WORK ITEM »
Beginning with the line below that contains "(145, 149) = (357, 587): brown" and ending with the line that contains "(511, 391) = (248, 353): black", copy every line exactly. Copy nothing else.

RECORDS FOR THE EXERCISE »
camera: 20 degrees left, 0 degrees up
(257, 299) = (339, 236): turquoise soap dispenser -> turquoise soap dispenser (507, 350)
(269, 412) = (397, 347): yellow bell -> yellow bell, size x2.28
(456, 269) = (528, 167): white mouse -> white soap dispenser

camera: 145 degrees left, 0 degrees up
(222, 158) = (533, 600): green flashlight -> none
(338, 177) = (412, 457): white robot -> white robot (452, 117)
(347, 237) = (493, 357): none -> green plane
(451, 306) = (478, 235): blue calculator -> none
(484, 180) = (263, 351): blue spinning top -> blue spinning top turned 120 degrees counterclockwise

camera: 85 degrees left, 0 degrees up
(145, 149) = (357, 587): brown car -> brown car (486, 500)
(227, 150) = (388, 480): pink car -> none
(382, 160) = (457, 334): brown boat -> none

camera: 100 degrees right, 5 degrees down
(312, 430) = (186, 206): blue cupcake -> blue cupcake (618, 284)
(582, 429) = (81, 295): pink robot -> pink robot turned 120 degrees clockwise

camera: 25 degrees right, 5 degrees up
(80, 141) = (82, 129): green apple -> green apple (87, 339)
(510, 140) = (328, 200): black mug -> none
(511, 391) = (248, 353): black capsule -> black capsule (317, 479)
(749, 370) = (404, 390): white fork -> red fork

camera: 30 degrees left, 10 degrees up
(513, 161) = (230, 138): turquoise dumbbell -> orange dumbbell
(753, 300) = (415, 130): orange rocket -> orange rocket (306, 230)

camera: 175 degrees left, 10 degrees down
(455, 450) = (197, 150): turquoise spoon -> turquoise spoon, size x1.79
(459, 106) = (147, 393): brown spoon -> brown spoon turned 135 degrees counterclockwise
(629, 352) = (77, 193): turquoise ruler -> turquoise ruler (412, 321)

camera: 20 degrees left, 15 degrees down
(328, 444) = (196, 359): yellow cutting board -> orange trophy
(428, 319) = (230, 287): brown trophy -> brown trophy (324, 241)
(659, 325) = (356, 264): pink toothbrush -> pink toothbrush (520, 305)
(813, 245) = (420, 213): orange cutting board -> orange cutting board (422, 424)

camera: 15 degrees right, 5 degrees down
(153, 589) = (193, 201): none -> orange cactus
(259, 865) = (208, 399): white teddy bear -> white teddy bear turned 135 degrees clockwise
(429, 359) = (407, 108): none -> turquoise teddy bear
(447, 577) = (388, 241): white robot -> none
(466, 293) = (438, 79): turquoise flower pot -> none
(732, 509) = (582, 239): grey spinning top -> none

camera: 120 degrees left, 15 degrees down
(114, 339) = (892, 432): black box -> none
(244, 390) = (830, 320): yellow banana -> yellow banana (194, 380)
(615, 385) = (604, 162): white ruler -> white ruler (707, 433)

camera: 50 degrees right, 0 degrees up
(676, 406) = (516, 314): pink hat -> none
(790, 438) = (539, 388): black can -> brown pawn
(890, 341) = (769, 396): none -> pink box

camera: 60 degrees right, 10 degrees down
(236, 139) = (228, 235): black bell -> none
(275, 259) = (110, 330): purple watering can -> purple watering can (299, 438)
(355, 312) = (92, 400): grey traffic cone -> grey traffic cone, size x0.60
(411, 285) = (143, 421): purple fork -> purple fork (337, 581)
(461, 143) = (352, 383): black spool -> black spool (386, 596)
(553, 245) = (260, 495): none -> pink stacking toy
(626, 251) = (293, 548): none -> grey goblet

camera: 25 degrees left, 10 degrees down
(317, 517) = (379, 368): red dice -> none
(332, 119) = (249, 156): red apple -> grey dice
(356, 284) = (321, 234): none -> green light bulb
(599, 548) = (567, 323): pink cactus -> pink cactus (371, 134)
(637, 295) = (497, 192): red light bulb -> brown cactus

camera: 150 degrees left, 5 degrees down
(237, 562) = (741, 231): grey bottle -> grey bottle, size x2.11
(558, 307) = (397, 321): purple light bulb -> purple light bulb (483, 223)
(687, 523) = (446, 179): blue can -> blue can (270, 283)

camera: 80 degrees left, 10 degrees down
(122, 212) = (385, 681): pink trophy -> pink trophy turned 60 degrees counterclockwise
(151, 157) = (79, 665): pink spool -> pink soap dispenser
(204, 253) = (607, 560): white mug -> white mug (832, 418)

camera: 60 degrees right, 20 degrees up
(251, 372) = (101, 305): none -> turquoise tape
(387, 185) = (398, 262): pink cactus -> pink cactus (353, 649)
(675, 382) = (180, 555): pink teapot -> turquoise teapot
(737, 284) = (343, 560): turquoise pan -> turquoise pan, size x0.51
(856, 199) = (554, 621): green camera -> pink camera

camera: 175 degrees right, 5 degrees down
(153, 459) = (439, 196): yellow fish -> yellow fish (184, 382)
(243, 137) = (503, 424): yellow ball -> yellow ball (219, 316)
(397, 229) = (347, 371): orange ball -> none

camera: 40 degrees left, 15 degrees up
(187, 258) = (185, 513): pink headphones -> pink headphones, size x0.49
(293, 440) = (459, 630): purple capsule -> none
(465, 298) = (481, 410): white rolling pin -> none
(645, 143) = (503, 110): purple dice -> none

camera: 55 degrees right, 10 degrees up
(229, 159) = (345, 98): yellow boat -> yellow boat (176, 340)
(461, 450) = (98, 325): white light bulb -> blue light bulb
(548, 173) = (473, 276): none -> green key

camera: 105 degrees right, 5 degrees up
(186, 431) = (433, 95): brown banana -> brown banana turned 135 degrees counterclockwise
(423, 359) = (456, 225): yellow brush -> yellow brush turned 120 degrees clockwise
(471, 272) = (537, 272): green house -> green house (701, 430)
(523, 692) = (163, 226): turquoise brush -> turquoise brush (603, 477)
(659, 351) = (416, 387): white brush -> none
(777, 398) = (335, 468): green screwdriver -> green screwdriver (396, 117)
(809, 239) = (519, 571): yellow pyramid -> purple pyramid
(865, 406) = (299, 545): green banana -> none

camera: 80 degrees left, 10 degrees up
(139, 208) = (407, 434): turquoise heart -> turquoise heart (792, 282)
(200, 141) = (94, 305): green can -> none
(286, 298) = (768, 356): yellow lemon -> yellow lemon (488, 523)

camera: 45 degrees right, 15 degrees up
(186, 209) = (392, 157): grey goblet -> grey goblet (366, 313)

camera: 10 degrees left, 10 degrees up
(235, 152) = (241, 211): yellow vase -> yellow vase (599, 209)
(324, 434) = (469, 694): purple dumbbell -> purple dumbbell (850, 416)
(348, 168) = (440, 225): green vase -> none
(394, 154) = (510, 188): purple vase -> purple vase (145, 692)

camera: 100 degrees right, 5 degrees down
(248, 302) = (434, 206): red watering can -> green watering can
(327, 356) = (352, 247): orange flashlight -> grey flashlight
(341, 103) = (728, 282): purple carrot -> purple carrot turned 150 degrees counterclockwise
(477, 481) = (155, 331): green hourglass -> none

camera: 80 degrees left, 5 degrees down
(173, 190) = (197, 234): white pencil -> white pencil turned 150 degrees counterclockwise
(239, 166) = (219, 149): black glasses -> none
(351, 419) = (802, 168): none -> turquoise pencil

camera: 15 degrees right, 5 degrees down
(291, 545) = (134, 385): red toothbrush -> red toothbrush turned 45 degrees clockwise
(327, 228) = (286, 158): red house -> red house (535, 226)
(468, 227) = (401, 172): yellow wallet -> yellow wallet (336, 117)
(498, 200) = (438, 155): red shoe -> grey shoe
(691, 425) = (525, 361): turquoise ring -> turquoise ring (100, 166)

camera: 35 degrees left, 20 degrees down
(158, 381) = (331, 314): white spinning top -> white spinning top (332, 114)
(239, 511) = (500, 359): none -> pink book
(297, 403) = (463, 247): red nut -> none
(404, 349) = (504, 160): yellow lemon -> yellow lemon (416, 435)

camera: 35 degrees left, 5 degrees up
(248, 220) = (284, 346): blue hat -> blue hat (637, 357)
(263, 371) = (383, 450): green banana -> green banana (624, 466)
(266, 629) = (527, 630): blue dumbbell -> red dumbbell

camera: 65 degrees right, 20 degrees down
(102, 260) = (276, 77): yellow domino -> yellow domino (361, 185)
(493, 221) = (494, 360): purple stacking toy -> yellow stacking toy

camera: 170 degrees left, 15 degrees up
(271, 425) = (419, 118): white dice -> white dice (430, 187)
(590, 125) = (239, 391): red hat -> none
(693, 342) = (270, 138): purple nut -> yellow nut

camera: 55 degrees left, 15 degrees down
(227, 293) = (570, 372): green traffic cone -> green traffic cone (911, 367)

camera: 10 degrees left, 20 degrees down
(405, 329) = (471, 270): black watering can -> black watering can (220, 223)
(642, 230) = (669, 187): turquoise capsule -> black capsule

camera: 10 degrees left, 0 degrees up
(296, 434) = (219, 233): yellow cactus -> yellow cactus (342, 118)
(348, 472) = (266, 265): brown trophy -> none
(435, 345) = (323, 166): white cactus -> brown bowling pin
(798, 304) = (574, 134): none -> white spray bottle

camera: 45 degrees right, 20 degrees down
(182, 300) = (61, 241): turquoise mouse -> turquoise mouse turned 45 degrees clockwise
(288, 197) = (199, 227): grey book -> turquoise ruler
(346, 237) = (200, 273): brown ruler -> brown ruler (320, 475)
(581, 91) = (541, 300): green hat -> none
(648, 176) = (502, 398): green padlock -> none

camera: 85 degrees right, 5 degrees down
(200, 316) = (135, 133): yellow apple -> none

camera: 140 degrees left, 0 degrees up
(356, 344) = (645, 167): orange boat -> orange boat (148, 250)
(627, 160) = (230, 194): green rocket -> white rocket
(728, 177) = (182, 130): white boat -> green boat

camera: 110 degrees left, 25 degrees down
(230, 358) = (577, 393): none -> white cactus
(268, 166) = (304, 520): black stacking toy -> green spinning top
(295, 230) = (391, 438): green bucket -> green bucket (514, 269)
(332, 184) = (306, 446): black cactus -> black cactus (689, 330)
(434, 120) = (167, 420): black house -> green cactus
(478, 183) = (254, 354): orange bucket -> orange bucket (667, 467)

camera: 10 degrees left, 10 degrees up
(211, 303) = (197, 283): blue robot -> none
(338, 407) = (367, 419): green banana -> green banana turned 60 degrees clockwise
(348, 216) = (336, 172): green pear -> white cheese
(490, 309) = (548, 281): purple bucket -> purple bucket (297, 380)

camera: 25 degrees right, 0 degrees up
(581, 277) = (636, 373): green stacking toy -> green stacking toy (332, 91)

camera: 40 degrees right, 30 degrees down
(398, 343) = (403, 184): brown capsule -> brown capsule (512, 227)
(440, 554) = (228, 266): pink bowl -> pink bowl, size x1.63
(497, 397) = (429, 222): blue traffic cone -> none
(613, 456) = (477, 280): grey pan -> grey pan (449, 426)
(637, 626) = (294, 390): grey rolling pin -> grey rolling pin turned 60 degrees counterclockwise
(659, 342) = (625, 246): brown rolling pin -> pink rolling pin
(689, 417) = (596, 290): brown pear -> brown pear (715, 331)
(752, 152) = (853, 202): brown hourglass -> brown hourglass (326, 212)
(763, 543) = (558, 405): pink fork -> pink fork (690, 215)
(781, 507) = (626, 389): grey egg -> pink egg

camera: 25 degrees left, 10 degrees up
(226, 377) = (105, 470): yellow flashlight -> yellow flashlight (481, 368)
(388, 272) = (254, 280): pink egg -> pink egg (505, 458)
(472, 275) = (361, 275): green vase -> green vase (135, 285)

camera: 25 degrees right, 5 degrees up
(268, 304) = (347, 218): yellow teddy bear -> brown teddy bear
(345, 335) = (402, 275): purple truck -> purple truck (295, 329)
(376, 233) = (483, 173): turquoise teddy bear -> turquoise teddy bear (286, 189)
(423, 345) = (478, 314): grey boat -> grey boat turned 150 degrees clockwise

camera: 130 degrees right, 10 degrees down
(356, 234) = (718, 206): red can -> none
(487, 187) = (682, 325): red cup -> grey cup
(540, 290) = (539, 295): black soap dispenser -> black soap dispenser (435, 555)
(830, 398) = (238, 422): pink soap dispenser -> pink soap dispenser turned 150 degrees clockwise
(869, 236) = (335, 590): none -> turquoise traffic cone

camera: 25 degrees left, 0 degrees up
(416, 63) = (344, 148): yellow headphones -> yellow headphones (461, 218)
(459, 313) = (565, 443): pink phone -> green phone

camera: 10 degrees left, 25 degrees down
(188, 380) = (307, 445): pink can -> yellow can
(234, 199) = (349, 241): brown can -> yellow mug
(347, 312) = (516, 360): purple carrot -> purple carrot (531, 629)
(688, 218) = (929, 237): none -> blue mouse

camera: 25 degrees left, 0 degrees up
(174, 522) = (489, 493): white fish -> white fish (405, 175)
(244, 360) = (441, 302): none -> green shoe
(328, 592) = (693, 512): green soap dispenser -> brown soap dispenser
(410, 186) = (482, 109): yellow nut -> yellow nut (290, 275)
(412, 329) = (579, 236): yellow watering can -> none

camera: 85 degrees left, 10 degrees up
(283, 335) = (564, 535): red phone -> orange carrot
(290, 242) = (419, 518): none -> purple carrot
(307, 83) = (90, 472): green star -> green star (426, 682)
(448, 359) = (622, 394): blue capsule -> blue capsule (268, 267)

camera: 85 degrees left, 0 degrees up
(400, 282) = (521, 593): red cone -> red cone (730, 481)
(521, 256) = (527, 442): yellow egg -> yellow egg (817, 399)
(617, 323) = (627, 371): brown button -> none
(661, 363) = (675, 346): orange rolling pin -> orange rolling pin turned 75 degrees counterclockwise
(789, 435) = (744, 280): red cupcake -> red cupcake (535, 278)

THE ANSWER »
(145, 149) = (357, 587): brown car -> brown car (486, 500)
(227, 150) = (388, 480): pink car -> none
(382, 160) = (457, 334): brown boat -> none

camera: 100 degrees right, 5 degrees down
(312, 430) = (186, 206): blue cupcake -> blue cupcake (618, 284)
(582, 429) = (81, 295): pink robot -> pink robot turned 120 degrees clockwise

camera: 25 degrees right, 5 degrees up
(80, 141) = (82, 129): green apple -> green apple (87, 339)
(510, 140) = (328, 200): black mug -> none
(511, 391) = (248, 353): black capsule -> black capsule (317, 479)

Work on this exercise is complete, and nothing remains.